● **WORK TO BE COMPLETED**: Please return every line of the material verbatim and skip any images.

● **RECORDED DATA**:
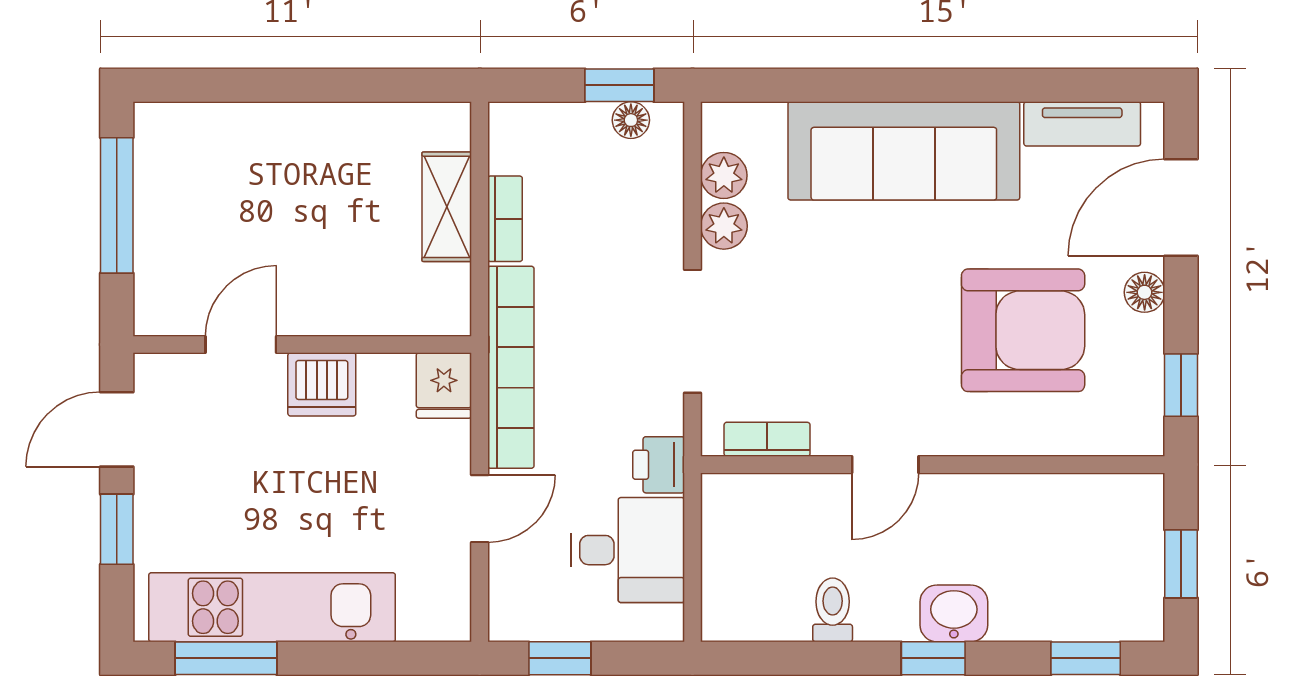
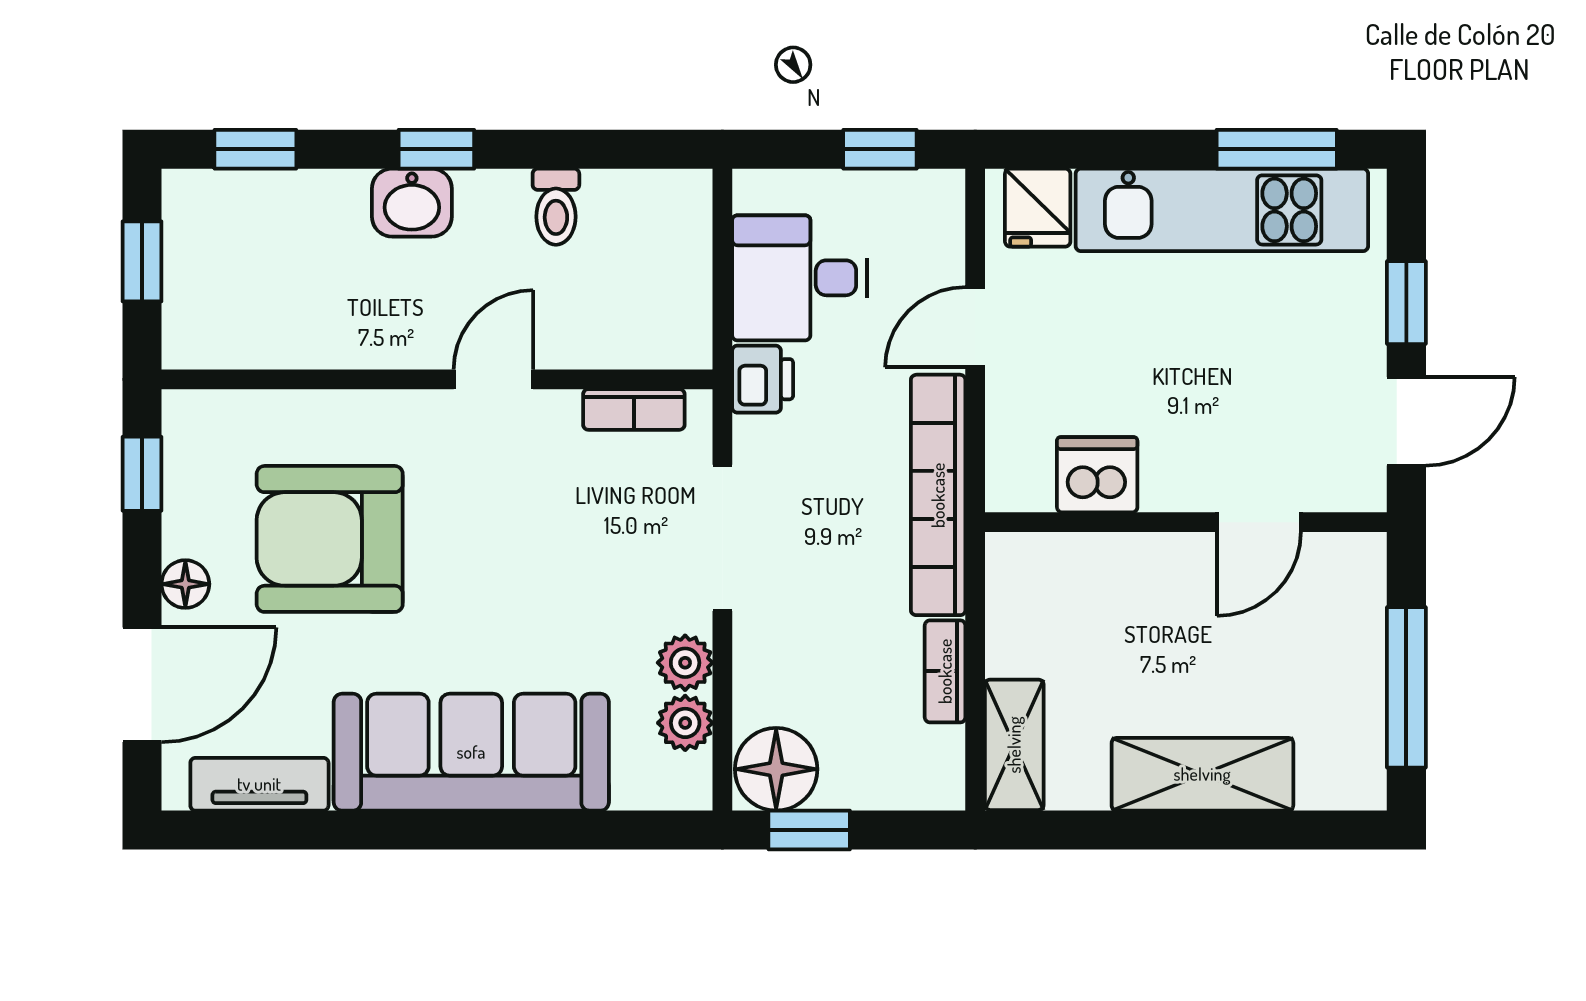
floor lamp: (631, 120) -> (776, 769), width x1.89, depth x1.89
shelving: (288, 132) -> (1202, 774), added
shelving: (447, 207) -> (1014, 745), moved
dishwasher: (322, 384) -> (1097, 475), moved
fridge: (444, 386) -> (1038, 208), moved, turned 180

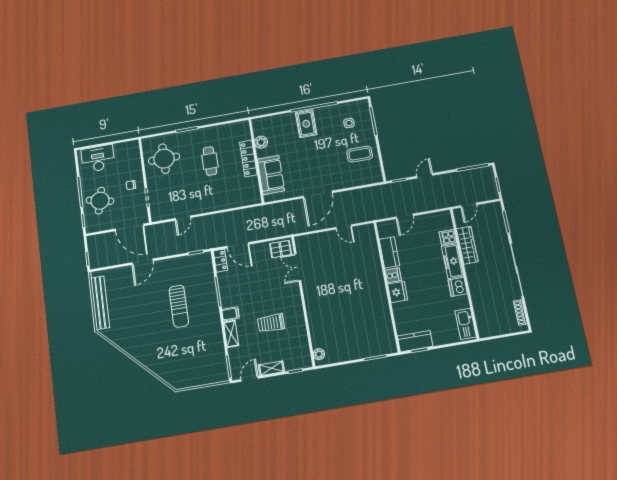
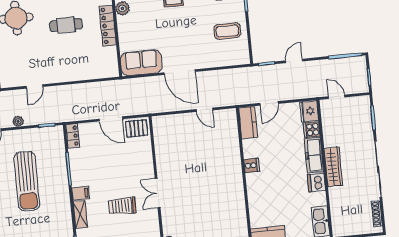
cafe table: (210, 161) -> (66, 25), turned 90
sofa: (271, 175) -> (141, 63), moved, turned -90
door: (318, 194) -> (180, 72), hinge flipped
door: (469, 205) -> (337, 97), swing flipped
door: (238, 245) -> (111, 119), moved
wardrobe: (467, 245) -> (333, 167), moved
plant: (169, 251) -> (18, 121), added
kitchen counter: (389, 252) -> (248, 123), moved
double door: (298, 267) -> (158, 193), moved
fridge: (398, 292) -> (309, 111), moved, turned 180
sun lounger: (179, 306) -> (27, 181), width x1.36, depth x1.34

● **ANSWER TO THIS TASK**:
floor lamp: (631, 120) -> (776, 769), width x1.89, depth x1.89
shelving: (288, 132) -> (1202, 774), added
shelving: (447, 207) -> (1014, 745), moved
dishwasher: (322, 384) -> (1097, 475), moved
fridge: (444, 386) -> (1038, 208), moved, turned 180

cafe table: (210, 161) -> (66, 25), turned 90
sofa: (271, 175) -> (141, 63), moved, turned -90
door: (318, 194) -> (180, 72), hinge flipped
door: (469, 205) -> (337, 97), swing flipped
door: (238, 245) -> (111, 119), moved
wardrobe: (467, 245) -> (333, 167), moved
plant: (169, 251) -> (18, 121), added
kitchen counter: (389, 252) -> (248, 123), moved
double door: (298, 267) -> (158, 193), moved
fridge: (398, 292) -> (309, 111), moved, turned 180
sun lounger: (179, 306) -> (27, 181), width x1.36, depth x1.34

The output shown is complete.